Task prompt » Lines in the material below that include "green" need to be tallied; give the total alone.

*** Exercise materials ***

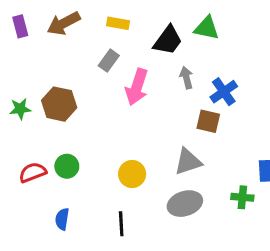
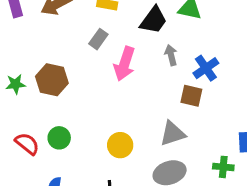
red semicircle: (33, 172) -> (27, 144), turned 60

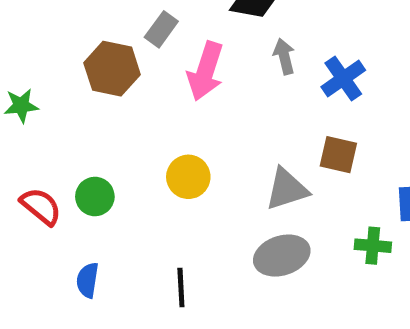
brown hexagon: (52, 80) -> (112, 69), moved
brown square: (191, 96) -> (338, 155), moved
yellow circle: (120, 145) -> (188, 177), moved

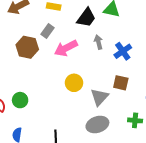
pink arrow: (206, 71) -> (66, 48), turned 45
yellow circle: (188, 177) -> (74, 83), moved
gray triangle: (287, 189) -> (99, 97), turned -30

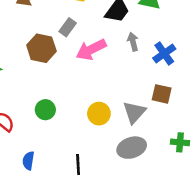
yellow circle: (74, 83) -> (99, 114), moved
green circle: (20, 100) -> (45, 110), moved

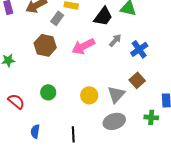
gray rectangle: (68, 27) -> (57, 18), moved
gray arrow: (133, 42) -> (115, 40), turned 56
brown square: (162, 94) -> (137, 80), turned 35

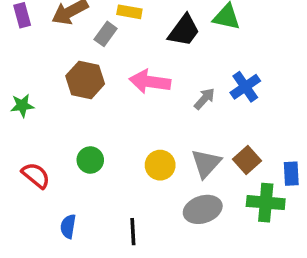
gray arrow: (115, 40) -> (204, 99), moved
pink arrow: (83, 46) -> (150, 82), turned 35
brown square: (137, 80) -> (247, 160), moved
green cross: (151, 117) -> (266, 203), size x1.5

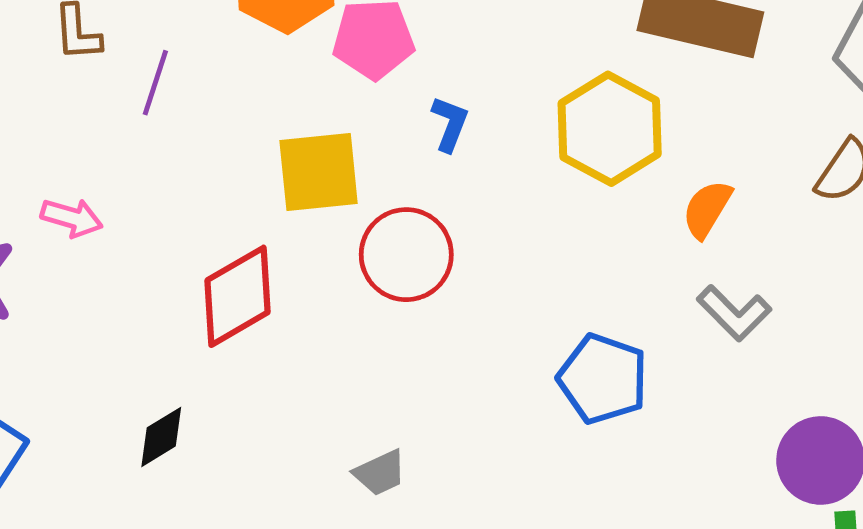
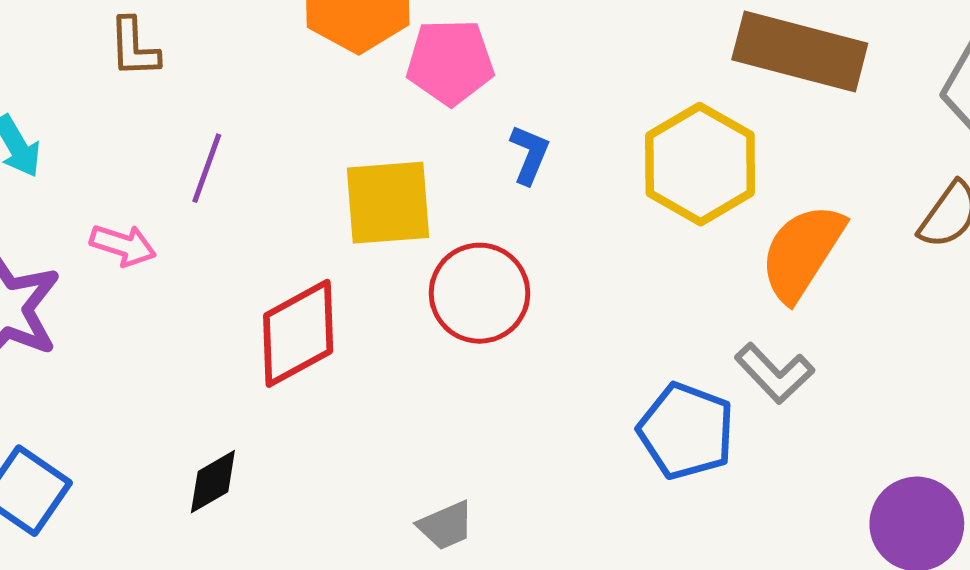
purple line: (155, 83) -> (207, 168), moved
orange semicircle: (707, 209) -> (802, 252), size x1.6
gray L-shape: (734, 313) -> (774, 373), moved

***

Written response » 2